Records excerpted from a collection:
****************

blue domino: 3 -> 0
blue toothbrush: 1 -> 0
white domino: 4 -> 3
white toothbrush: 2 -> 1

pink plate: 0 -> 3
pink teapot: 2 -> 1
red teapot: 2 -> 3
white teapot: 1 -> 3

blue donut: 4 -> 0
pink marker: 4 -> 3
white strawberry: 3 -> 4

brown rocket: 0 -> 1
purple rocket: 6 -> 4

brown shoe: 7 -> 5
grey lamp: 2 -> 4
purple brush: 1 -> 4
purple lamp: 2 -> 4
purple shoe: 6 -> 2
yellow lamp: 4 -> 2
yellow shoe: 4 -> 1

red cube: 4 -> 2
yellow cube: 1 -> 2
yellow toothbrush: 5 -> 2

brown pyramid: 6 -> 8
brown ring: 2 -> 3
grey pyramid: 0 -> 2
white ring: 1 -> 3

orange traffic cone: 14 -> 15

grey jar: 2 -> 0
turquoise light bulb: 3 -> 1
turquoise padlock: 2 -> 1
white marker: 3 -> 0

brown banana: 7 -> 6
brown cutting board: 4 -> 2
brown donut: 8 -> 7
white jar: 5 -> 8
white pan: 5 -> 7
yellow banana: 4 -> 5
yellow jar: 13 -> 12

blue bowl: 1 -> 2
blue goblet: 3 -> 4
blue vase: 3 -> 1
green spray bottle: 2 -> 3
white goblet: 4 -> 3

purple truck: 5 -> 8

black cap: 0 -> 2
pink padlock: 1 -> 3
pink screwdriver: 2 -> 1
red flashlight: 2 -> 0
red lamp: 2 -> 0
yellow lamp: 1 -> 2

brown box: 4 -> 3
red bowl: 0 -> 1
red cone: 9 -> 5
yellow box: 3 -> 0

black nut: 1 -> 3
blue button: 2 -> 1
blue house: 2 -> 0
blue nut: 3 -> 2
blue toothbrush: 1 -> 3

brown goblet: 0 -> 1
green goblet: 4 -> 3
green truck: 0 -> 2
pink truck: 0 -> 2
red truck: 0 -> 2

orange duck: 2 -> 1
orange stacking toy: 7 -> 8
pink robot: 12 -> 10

****************

[What you have to do]
Starting at the line that contains "blue button: 2 -> 1", return every line through the last one above, exactly as written.

[Exercise response]
blue button: 2 -> 1
blue house: 2 -> 0
blue nut: 3 -> 2
blue toothbrush: 1 -> 3

brown goblet: 0 -> 1
green goblet: 4 -> 3
green truck: 0 -> 2
pink truck: 0 -> 2
red truck: 0 -> 2

orange duck: 2 -> 1
orange stacking toy: 7 -> 8
pink robot: 12 -> 10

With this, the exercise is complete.